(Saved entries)
━━━━━━━━━━

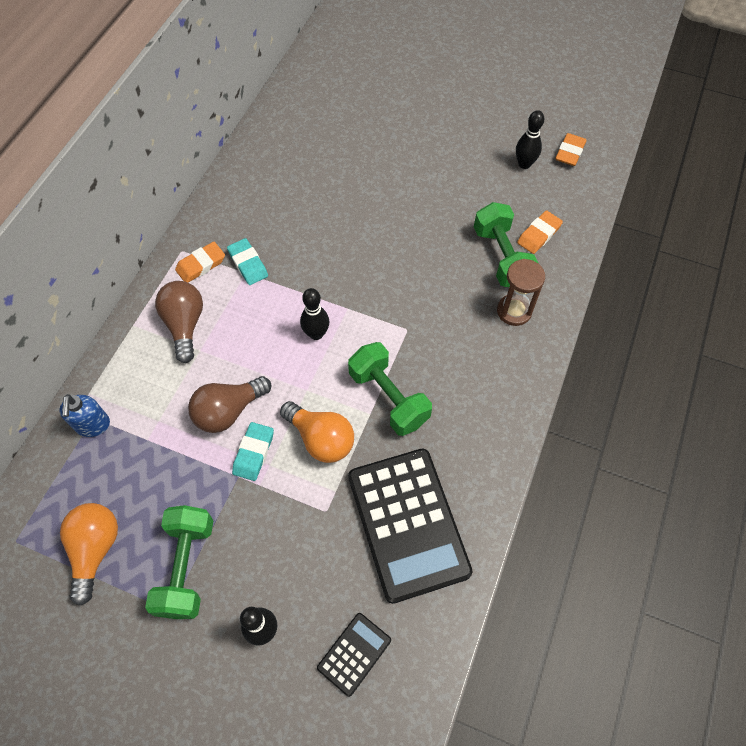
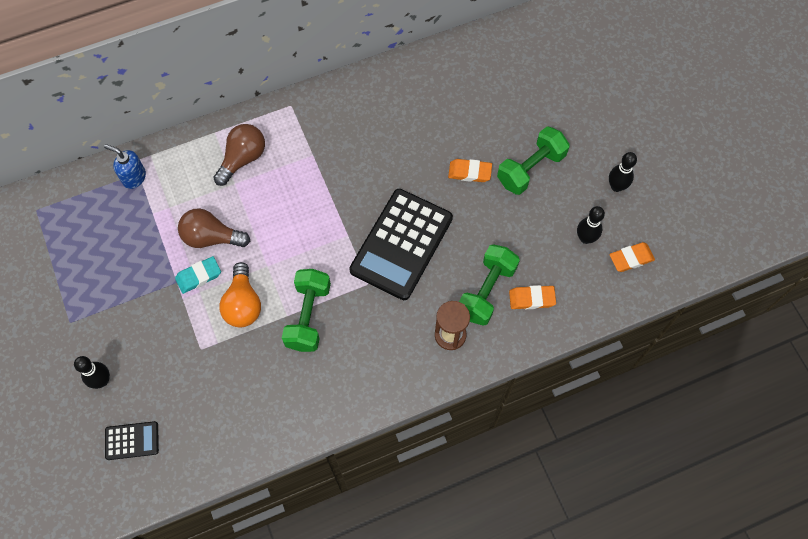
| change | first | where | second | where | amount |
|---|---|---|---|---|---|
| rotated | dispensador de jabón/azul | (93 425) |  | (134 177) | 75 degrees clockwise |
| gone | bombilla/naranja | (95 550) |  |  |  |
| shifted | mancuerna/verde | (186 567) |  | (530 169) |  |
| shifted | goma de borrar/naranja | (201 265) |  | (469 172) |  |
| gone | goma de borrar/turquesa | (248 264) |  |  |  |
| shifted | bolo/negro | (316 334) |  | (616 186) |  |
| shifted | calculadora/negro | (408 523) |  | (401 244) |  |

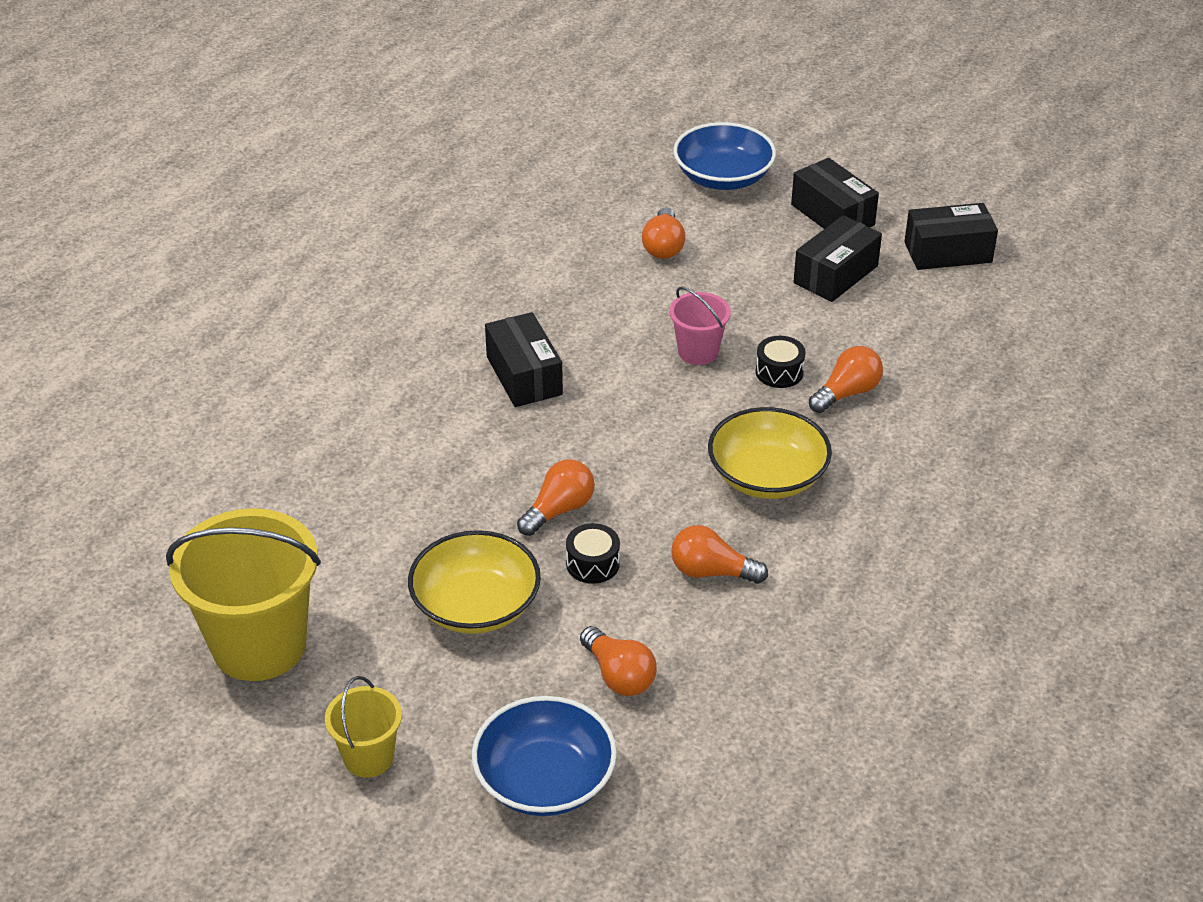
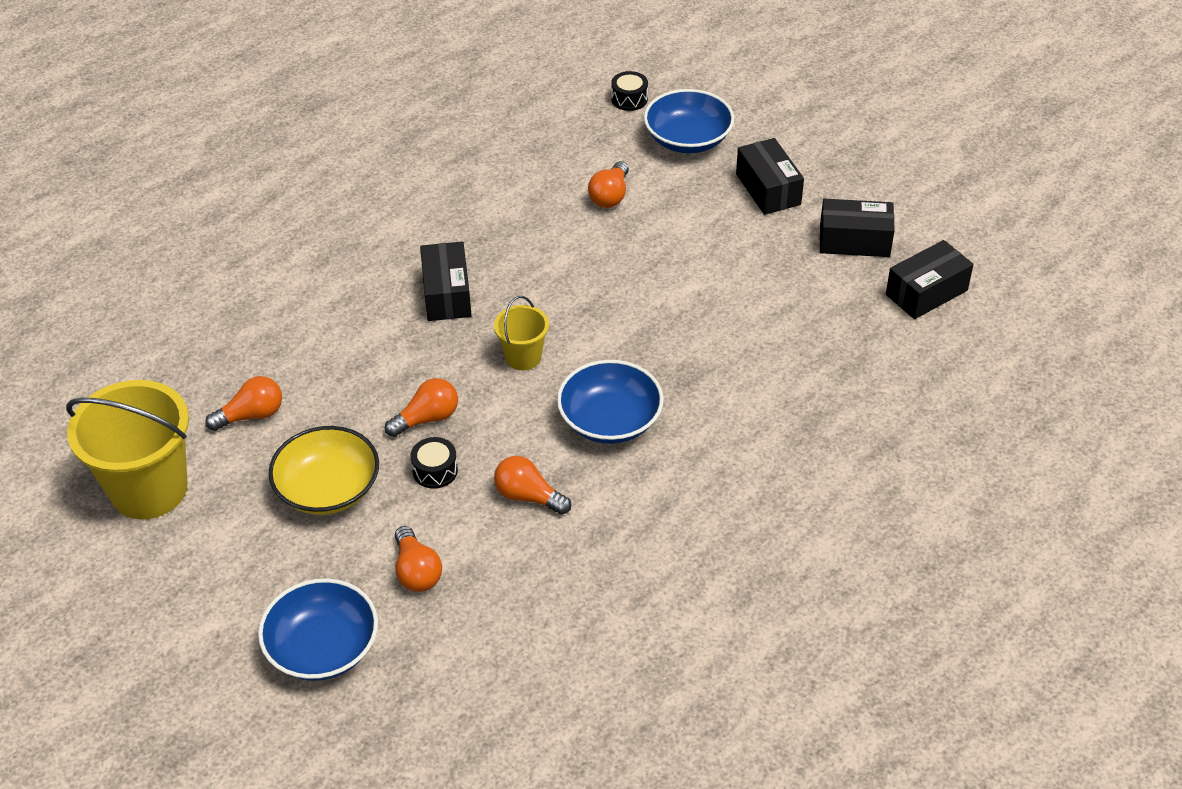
| change | first | where | second | where | amount |
|---|---|---|---|---|---|
| shifted | balde/amarillo | (368 757) |  | (523 357) |  |
| gone | balde/rosa | (698 352) |  |  |  |
| repainted | cuenco/amarillo | (767 476) | cuenco/azul | (610 420) |  |
| shifted | tambor/negro | (779 372) |  | (629 99) |  |
| shifted | caja/negro | (835 274) |  | (926 292) |  |
| shifted | bombilla/naranja | (847 393) |  | (251 415) |  |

━━━━━━━━━━

INSTRUCTIONS FOR THE TASK => Return a copy of each line in the records above that has "goma" in it.

ANSWER =>
| shifted | goma de borrar/naranja | (201 265) |  | (469 172) |  |
| gone | goma de borrar/turquesa | (248 264) |  |  |  |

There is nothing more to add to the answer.